§ **RECORDS FOR THIS TASK**
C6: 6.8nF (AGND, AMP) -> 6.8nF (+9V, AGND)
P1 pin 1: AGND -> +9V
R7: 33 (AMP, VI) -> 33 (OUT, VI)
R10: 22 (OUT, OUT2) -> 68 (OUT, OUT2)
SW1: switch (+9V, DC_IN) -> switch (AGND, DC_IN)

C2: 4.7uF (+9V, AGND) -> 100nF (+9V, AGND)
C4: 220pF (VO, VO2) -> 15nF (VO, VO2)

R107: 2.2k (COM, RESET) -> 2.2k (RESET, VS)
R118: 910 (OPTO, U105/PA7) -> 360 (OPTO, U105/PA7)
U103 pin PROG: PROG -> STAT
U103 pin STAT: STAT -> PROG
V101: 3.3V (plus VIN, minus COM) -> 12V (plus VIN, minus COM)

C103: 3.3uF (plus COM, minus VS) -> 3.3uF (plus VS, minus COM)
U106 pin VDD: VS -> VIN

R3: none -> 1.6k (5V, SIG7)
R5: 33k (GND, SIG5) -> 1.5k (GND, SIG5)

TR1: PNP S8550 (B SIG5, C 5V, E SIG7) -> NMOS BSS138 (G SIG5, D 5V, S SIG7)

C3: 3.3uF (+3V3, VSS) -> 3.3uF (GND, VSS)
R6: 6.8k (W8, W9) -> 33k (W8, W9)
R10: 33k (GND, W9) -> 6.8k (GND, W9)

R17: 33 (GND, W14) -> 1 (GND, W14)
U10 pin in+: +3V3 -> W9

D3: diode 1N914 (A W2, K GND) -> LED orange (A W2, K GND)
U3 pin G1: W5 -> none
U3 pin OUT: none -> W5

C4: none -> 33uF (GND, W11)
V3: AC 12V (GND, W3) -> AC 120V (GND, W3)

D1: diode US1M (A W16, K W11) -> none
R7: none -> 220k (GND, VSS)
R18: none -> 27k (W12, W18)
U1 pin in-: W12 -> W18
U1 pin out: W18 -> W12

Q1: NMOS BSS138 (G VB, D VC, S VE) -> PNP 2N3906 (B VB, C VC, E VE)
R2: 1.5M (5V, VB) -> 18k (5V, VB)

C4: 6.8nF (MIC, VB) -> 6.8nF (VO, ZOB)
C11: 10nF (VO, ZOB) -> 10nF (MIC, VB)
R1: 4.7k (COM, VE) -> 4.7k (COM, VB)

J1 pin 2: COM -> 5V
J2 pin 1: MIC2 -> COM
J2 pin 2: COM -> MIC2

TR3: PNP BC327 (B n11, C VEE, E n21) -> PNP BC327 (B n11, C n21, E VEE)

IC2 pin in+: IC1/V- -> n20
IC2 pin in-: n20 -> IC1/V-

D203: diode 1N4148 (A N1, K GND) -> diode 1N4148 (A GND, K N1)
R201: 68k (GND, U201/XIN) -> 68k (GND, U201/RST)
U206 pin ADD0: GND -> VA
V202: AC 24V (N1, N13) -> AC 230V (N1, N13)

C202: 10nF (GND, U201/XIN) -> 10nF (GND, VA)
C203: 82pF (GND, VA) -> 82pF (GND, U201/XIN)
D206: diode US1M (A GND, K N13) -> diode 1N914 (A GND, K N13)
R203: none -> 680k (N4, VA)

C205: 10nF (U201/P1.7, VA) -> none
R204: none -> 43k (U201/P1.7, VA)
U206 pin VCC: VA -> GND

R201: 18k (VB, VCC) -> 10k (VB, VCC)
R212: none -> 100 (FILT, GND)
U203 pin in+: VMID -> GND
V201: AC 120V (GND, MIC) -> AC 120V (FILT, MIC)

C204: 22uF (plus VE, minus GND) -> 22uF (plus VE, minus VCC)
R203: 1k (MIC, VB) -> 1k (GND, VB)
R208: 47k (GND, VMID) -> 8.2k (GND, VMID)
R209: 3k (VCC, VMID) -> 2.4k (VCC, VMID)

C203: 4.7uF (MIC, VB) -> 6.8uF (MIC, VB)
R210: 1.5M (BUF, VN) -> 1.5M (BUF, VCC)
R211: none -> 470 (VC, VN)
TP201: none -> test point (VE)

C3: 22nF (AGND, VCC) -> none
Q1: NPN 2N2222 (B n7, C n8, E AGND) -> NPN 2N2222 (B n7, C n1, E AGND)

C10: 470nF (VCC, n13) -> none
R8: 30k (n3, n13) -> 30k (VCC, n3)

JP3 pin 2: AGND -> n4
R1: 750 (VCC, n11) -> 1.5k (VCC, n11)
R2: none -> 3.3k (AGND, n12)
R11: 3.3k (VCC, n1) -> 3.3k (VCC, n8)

§ **TASK REQUIREMENTS**
Gather up, from the records above, each line where the word "STAT" appears.

§ **ANSWER BOX**
U103 pin PROG: PROG -> STAT
U103 pin STAT: STAT -> PROG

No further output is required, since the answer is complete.